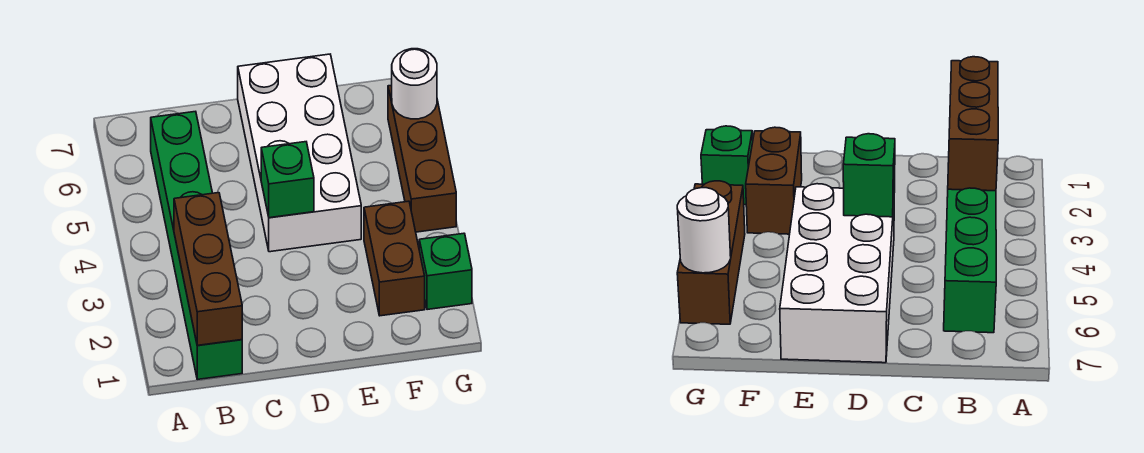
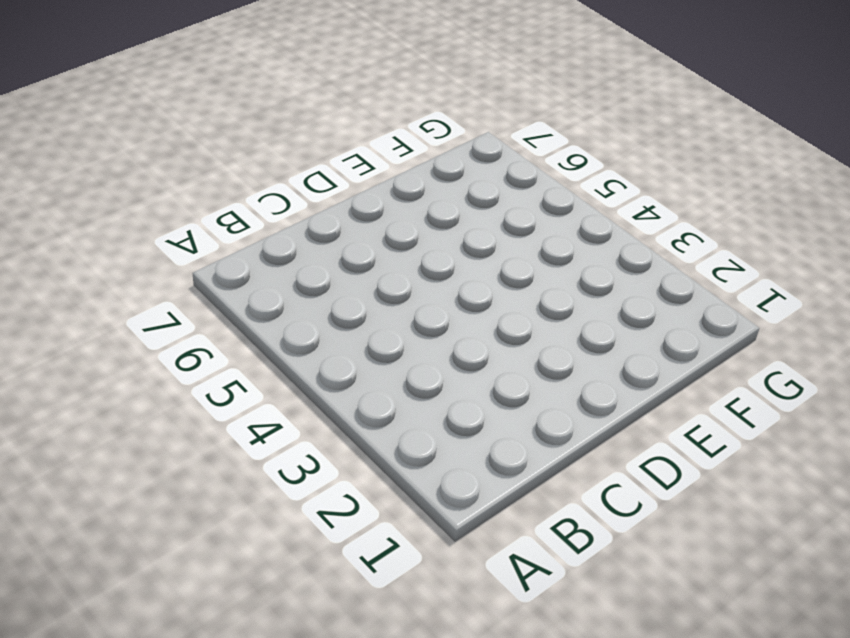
none -> green brick B1:B6 level 1
none -> white brick D4:E7 level 1

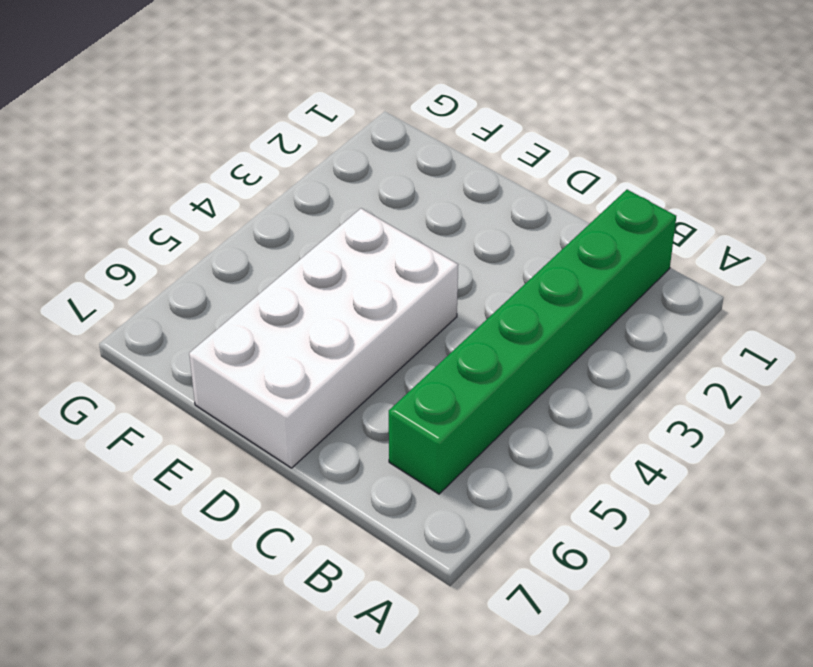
none -> brown brick F2:F3 level 1
none -> green brick G2 level 1

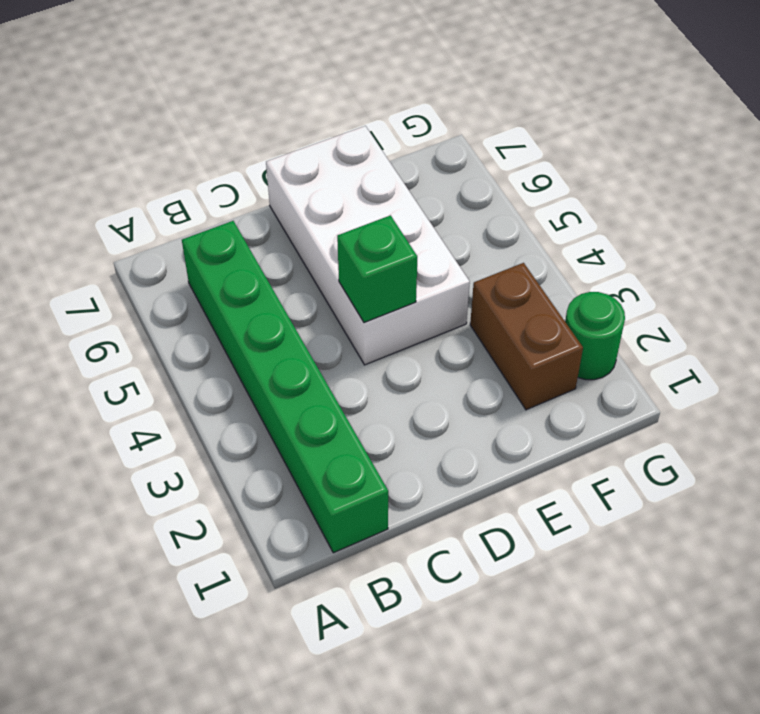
green round brick G2 level 1 -> green brick G2 level 1
none -> brown brick G4:G6 level 1
none -> brown brick B1:B3 level 2

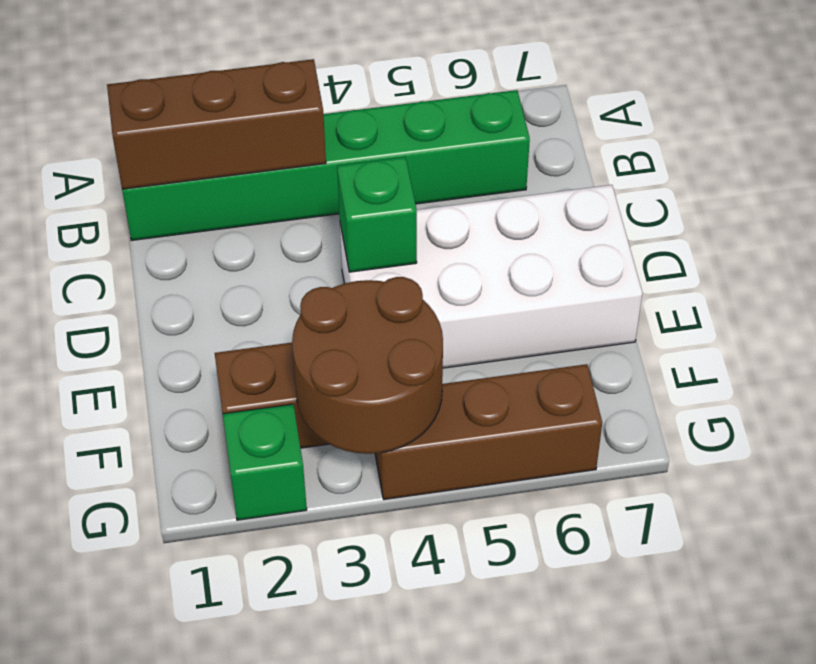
brown round brick F3:G4 level 2 -> none
none -> white round brick G6 level 2

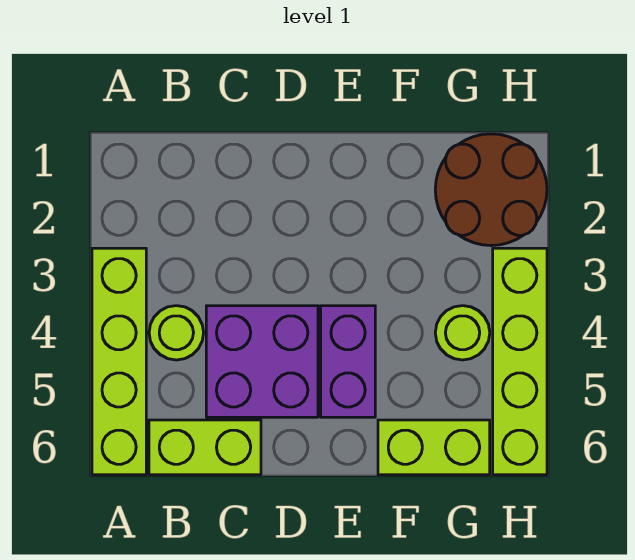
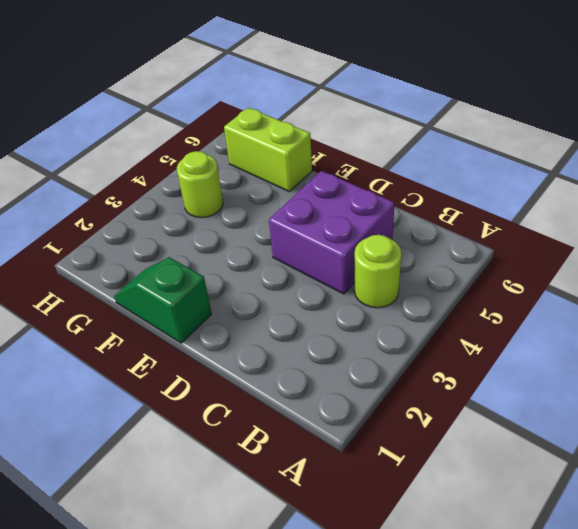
green slope E1:F1 level 1 top E -> none
none -> lime brick A3:A6 level 1
none -> lime brick B6:C6 level 1

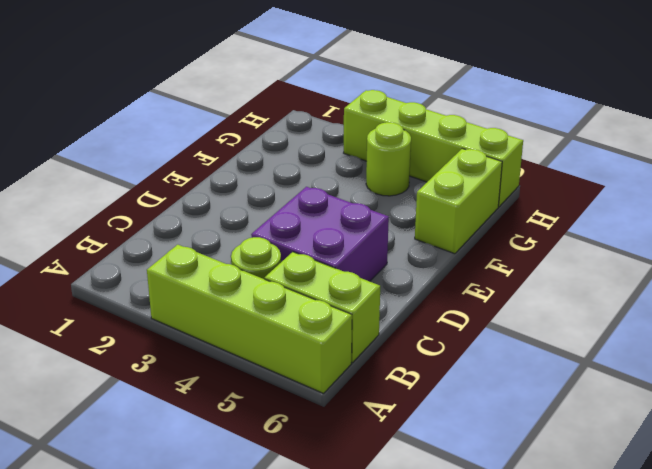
lime brick B5:B6 level 1 -> lime brick B6:C6 level 1
none -> purple brick E4:E5 level 1
none -> brown round brick G1:H2 level 1

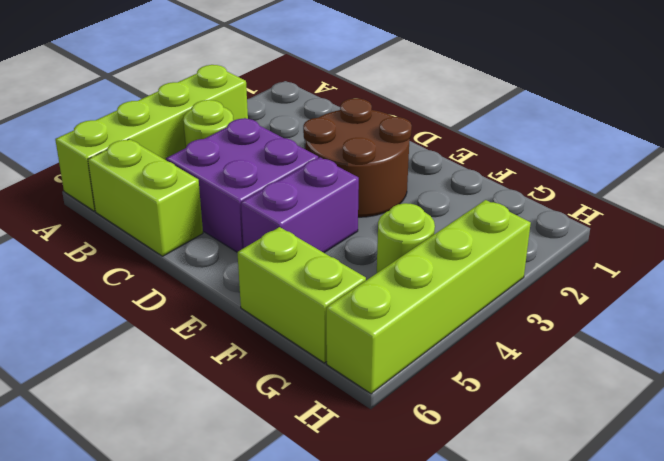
brown round brick D2:E3 level 1 -> brown round brick G1:H2 level 1

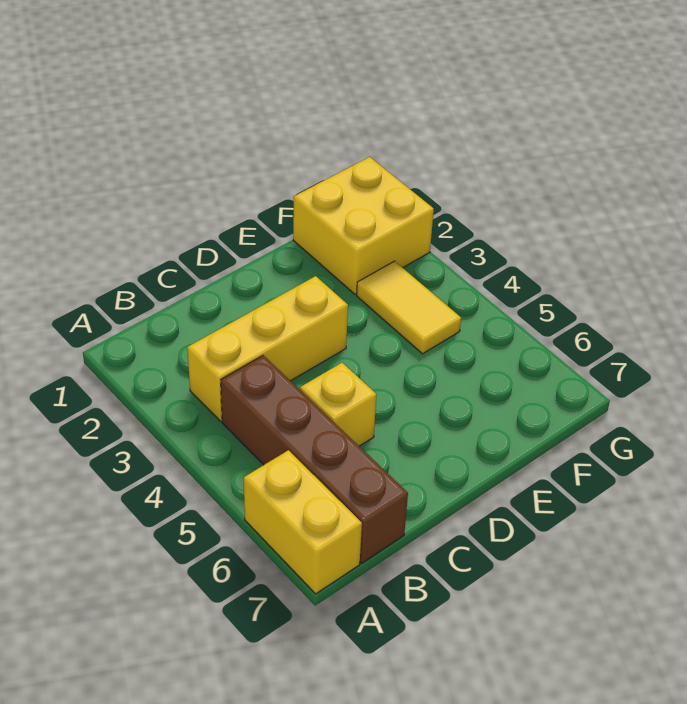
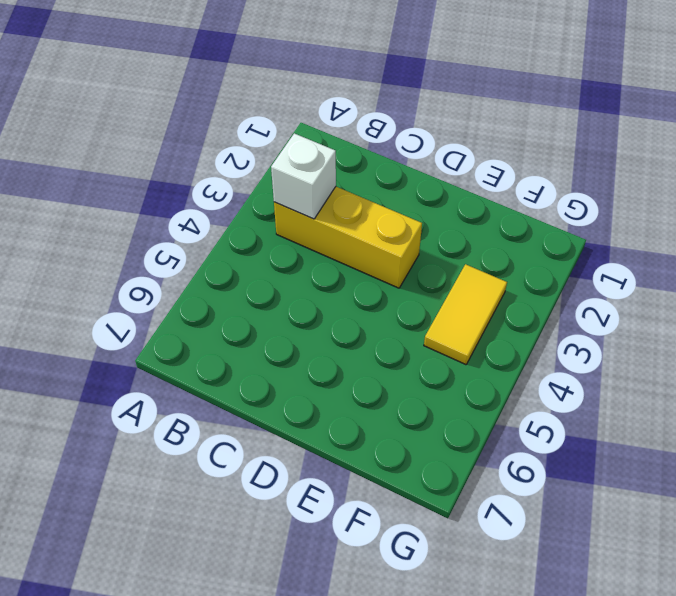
white brick B3 level 2 -> none
none -> yellow brick A6:A7 level 1
none -> brown brick B4:B7 level 1

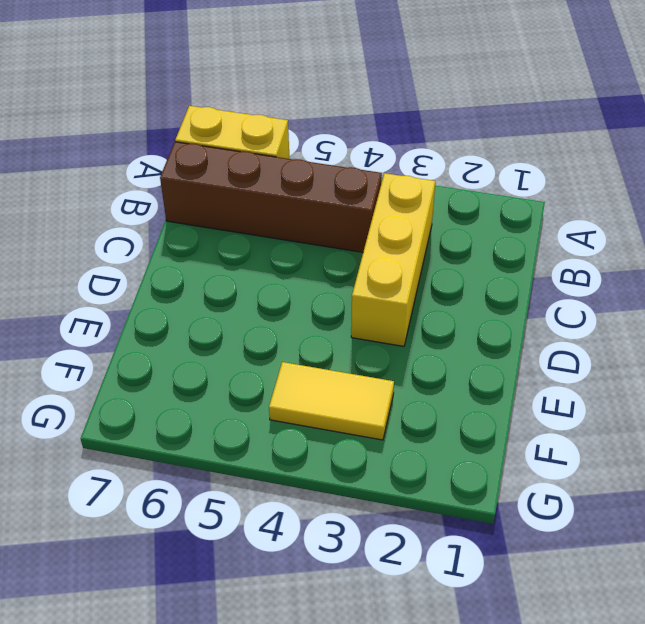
none -> yellow brick C5 level 1
none -> yellow brick F1:G2 level 1

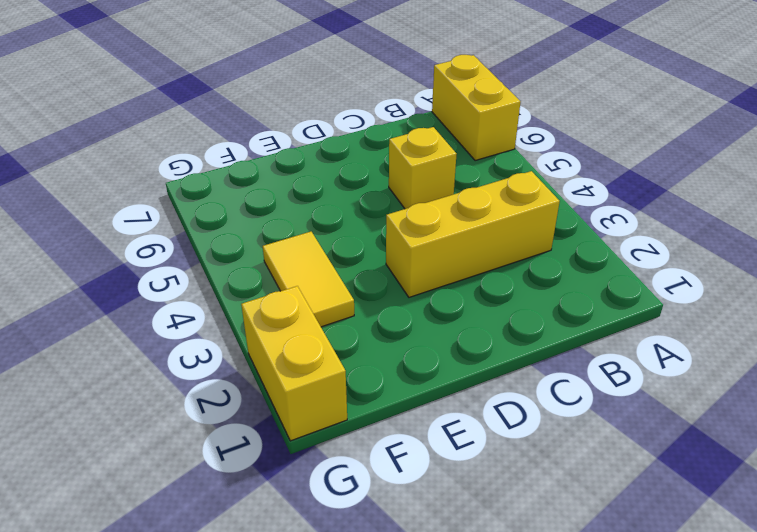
yellow brick G1:G2 level 1 -> yellow brick F1:G2 level 1
none -> brown brick B4:B7 level 1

******

What you should do
Using the records above, print exactly the run of lines that starts with the line with "none -> brown brick G4:G6 level 1" and goes on through the line with "none -> brown round brick G1:H2 level 1", pictures excluded.

Answer to this exercise
none -> brown brick G4:G6 level 1
none -> brown brick B1:B3 level 2

brown round brick F3:G4 level 2 -> none
none -> white round brick G6 level 2

green slope E1:F1 level 1 top E -> none
none -> lime brick A3:A6 level 1
none -> lime brick B6:C6 level 1

lime brick B5:B6 level 1 -> lime brick B6:C6 level 1
none -> purple brick E4:E5 level 1
none -> brown round brick G1:H2 level 1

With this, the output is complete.